* ACTIVITY
Omitting all pictures, print the lines of the listing from the one containing "DIGITS1 pin DIO: 5 -> 8" through the final line, both ends included, with no other text.

* RECORDS SUPPLIED
---

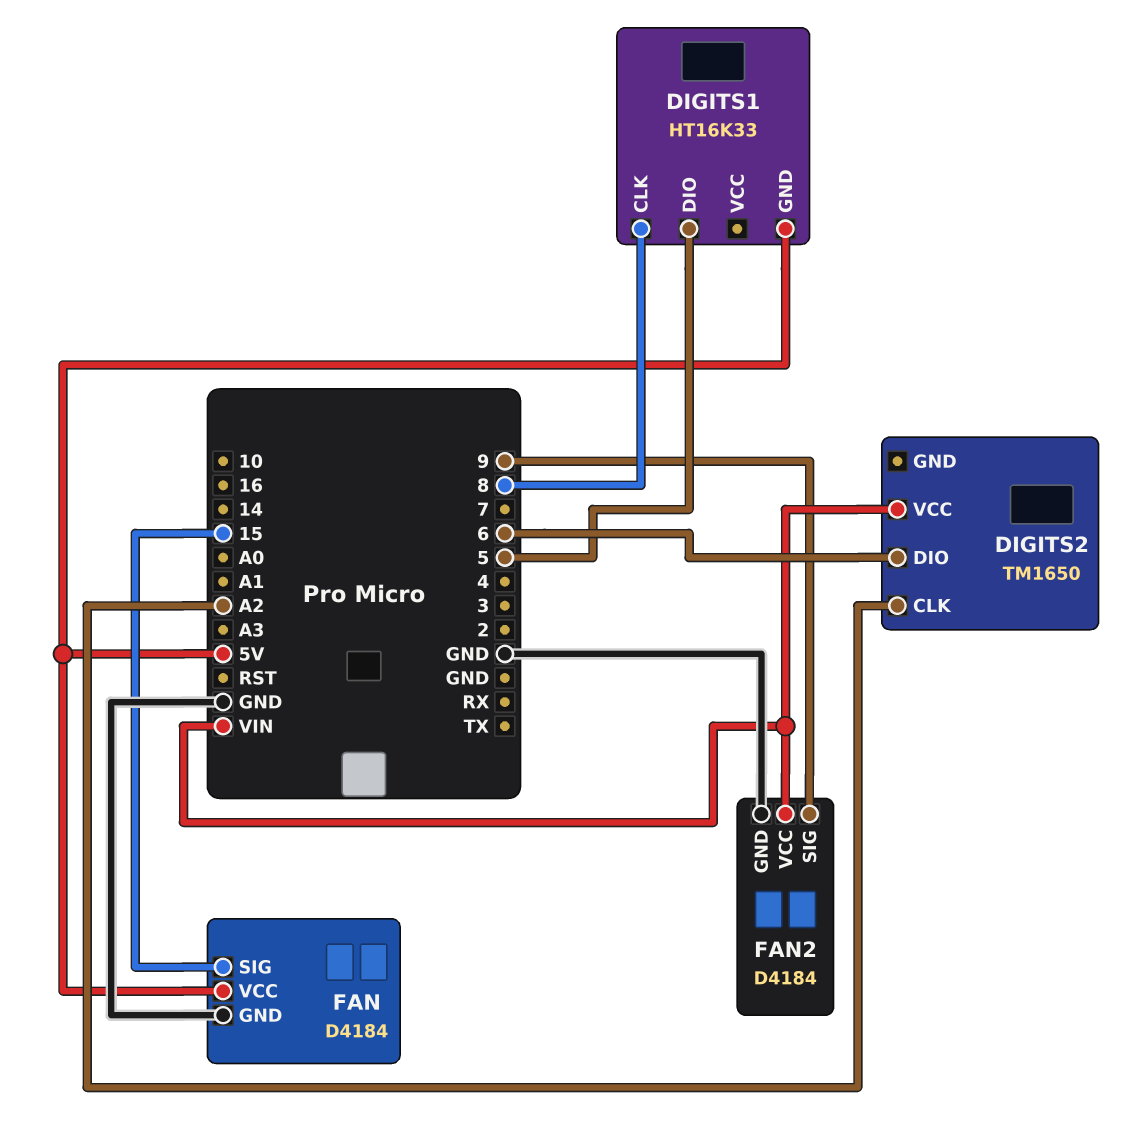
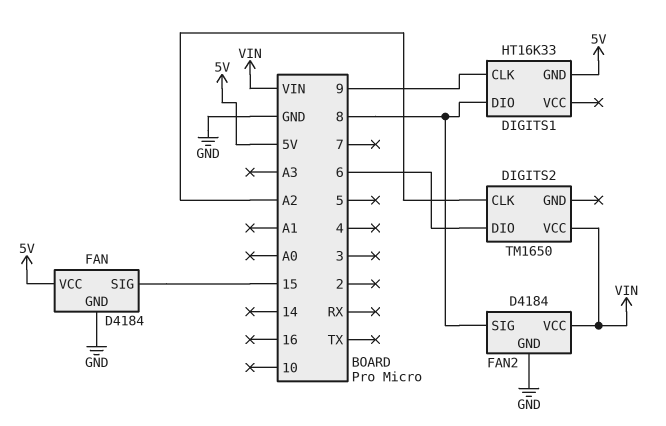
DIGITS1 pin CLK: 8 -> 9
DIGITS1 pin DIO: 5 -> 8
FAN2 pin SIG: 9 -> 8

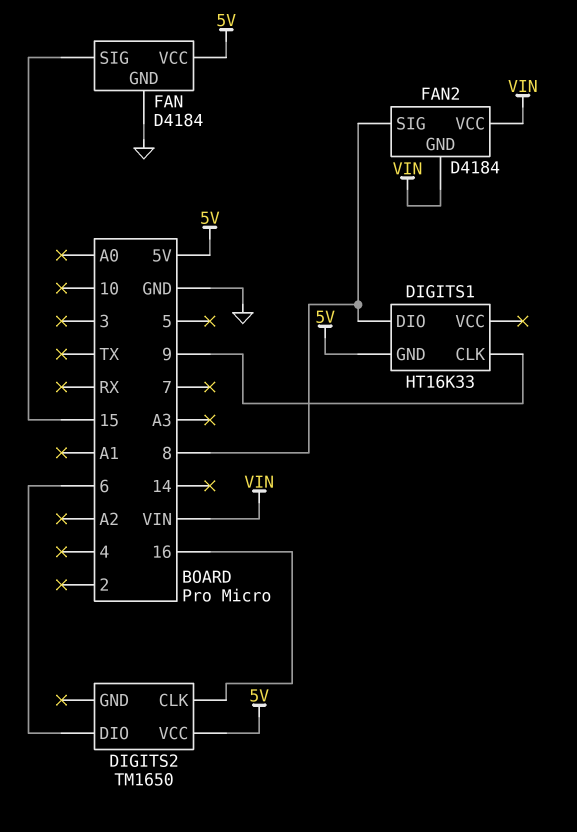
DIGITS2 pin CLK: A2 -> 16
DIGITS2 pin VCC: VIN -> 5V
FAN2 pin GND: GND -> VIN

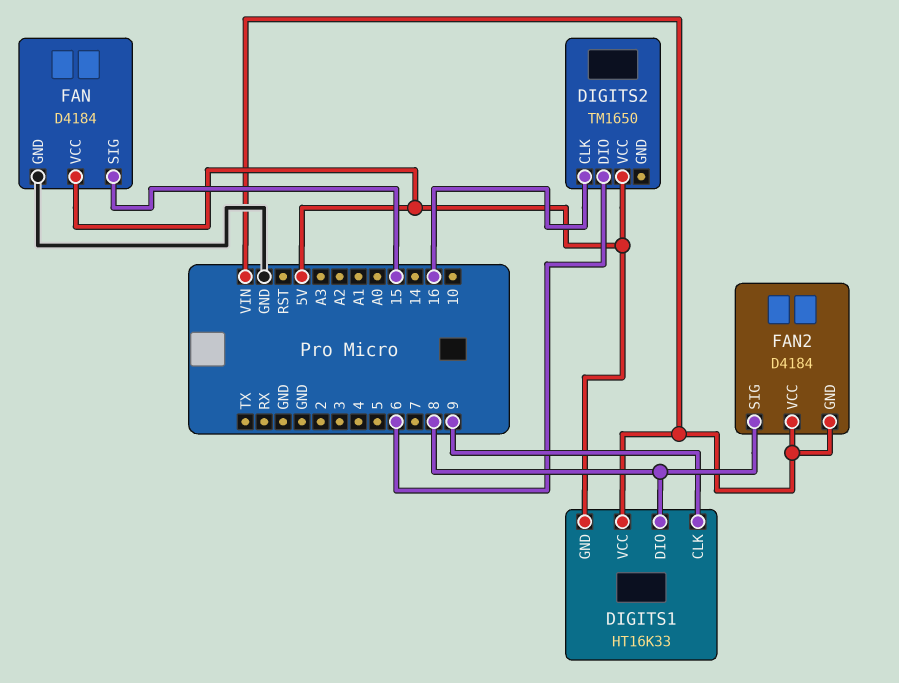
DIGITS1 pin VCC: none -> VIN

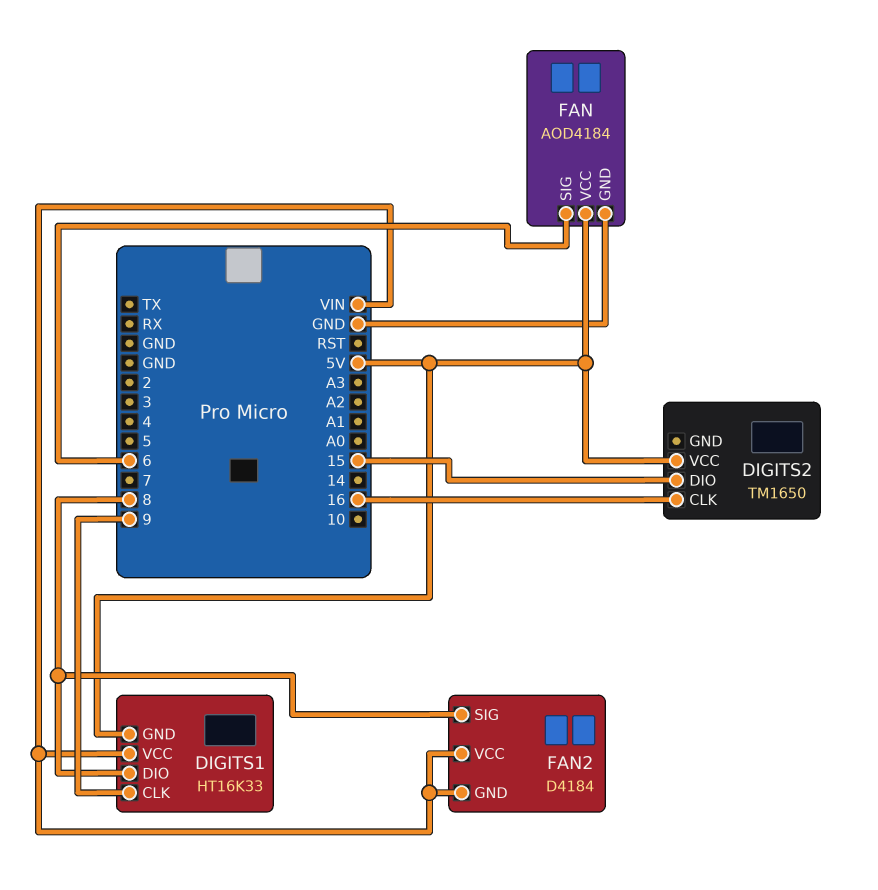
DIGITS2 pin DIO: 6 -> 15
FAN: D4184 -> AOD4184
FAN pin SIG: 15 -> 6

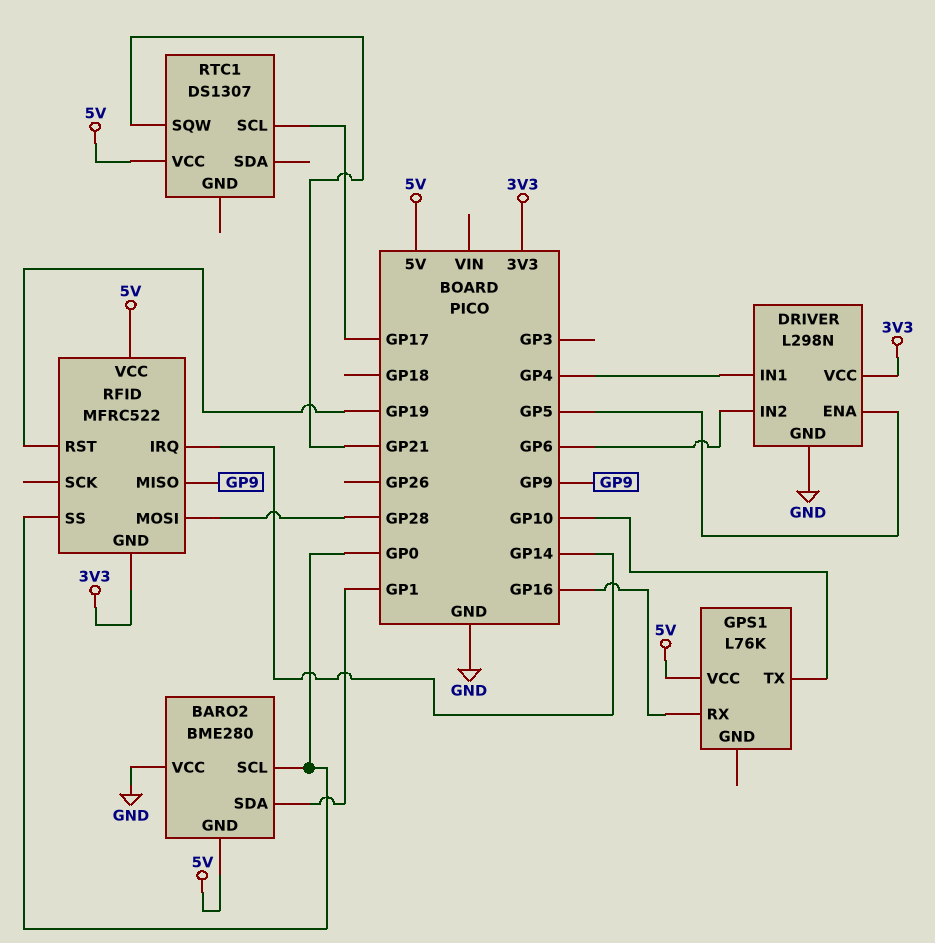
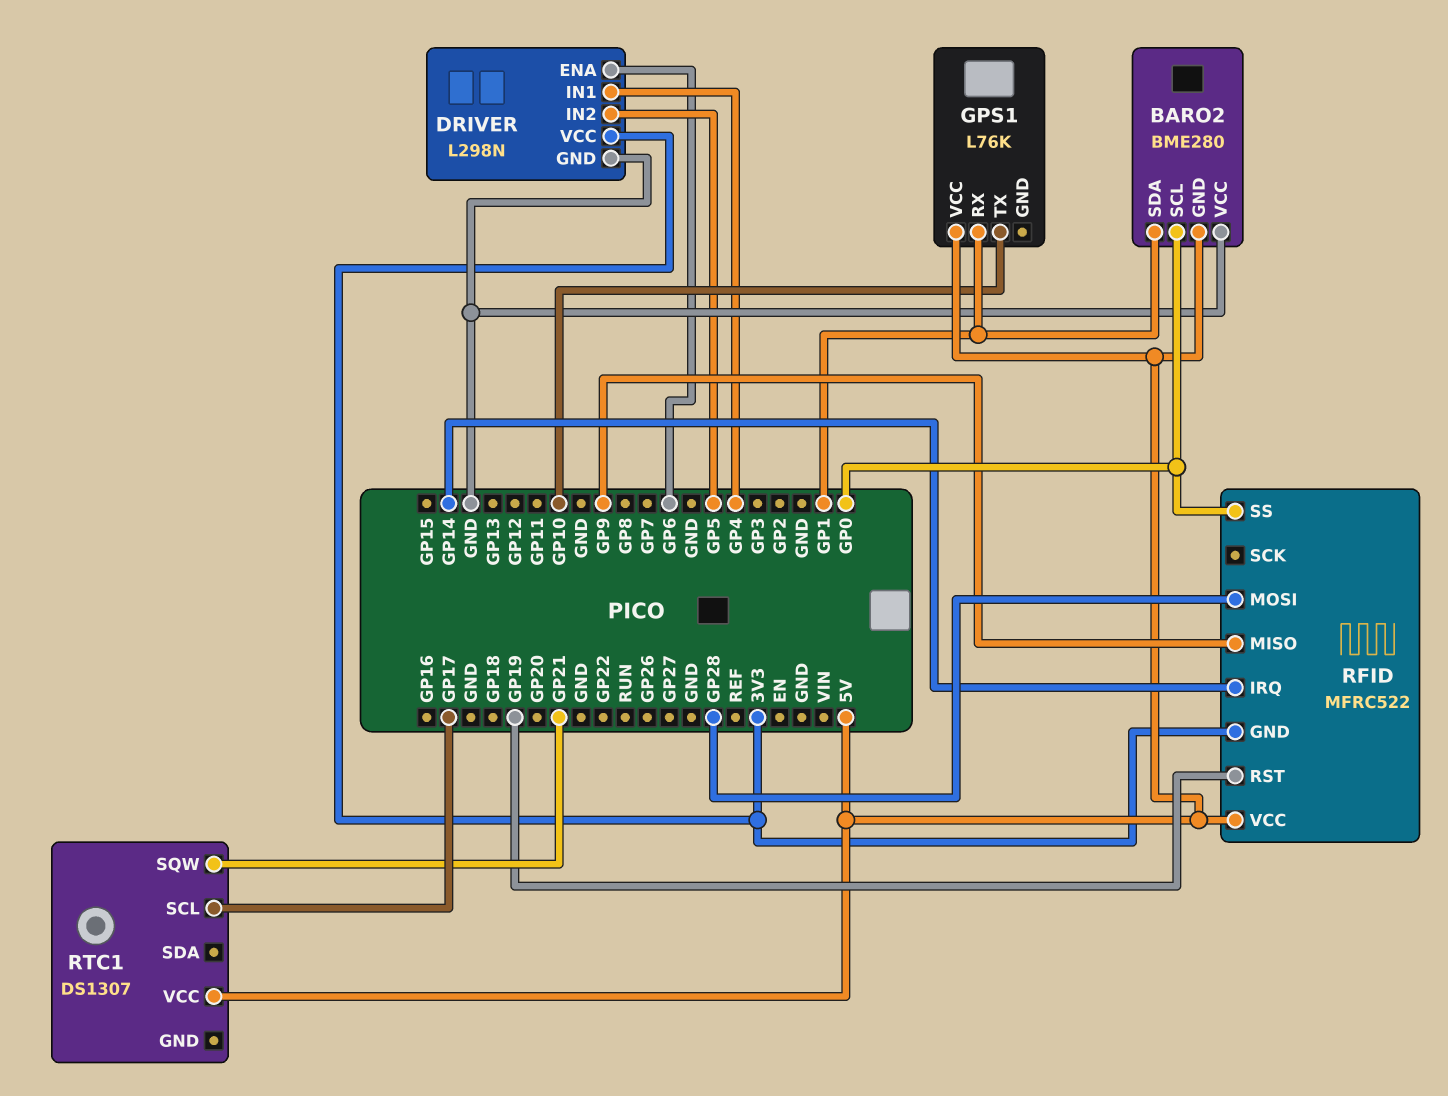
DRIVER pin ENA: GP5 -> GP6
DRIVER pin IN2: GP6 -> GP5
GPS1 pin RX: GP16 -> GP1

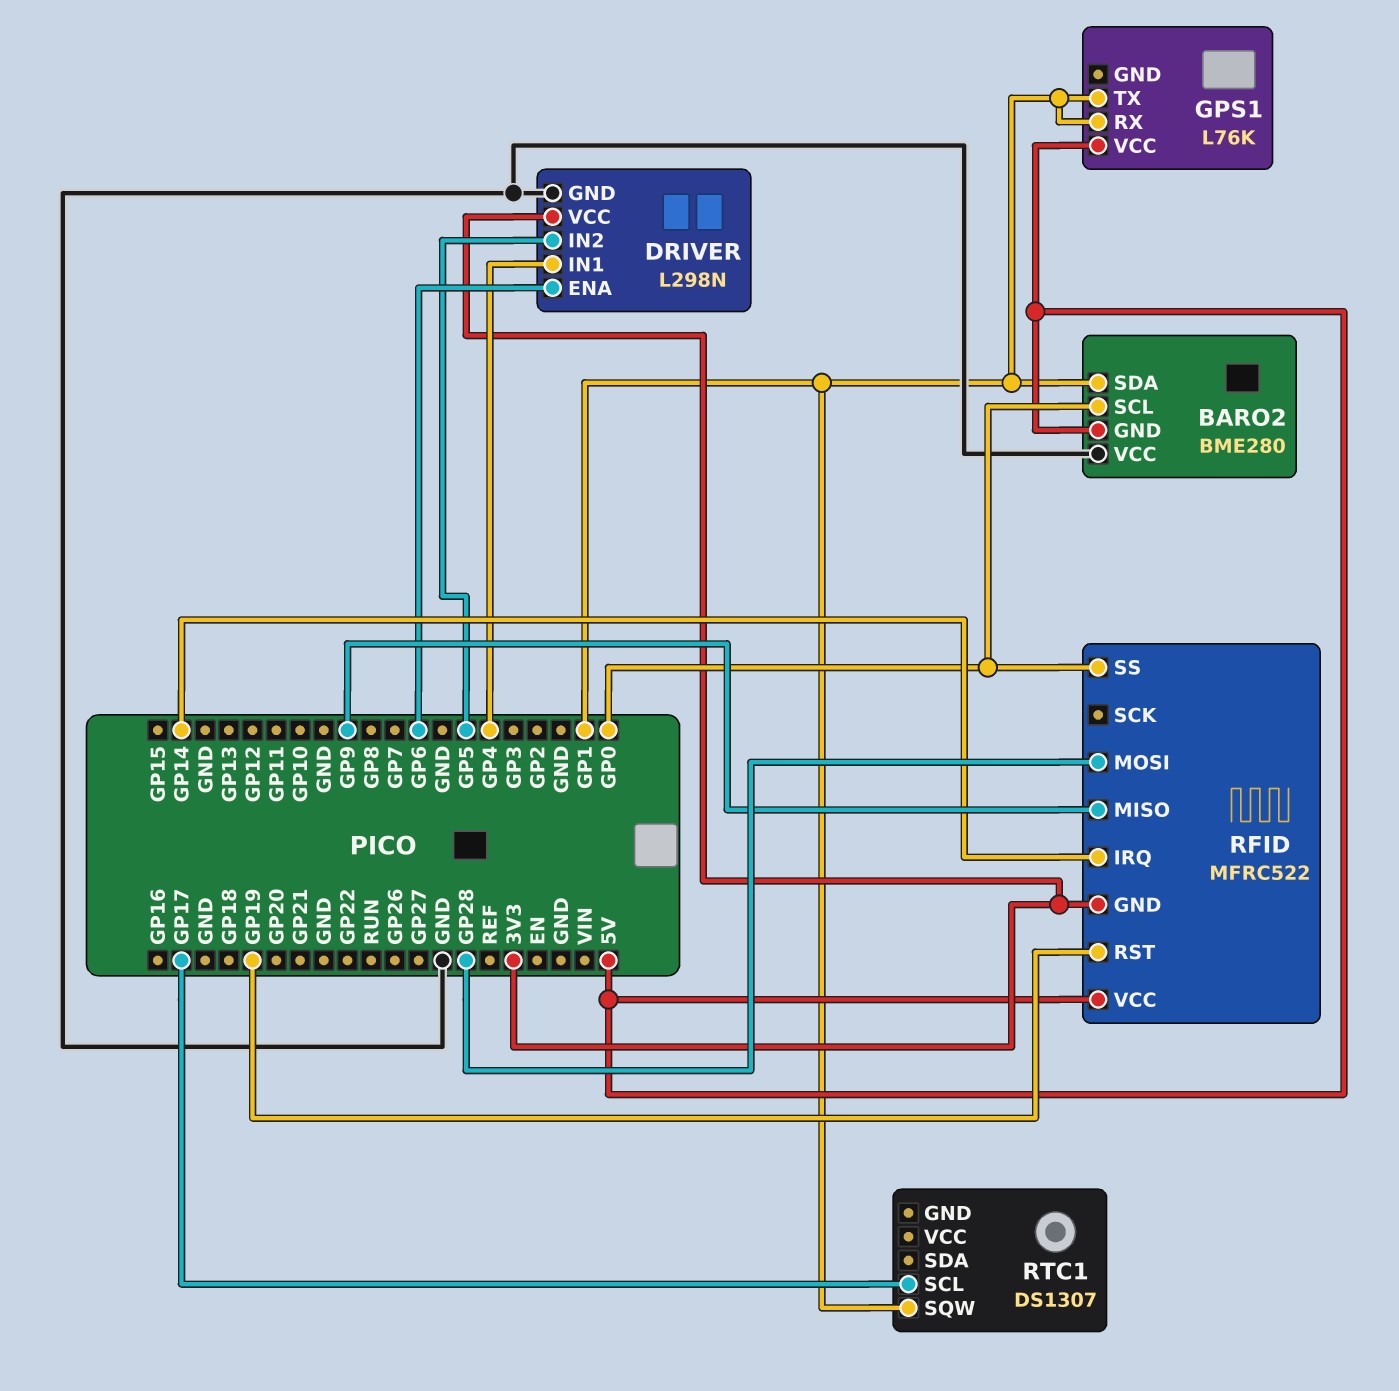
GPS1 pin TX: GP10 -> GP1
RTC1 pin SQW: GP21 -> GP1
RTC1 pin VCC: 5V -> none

---

* ANSWER BELOW
DIGITS1 pin DIO: 5 -> 8
FAN2 pin SIG: 9 -> 8

DIGITS2 pin CLK: A2 -> 16
DIGITS2 pin VCC: VIN -> 5V
FAN2 pin GND: GND -> VIN

DIGITS1 pin VCC: none -> VIN

DIGITS2 pin DIO: 6 -> 15
FAN: D4184 -> AOD4184
FAN pin SIG: 15 -> 6

DRIVER pin ENA: GP5 -> GP6
DRIVER pin IN2: GP6 -> GP5
GPS1 pin RX: GP16 -> GP1

GPS1 pin TX: GP10 -> GP1
RTC1 pin SQW: GP21 -> GP1
RTC1 pin VCC: 5V -> none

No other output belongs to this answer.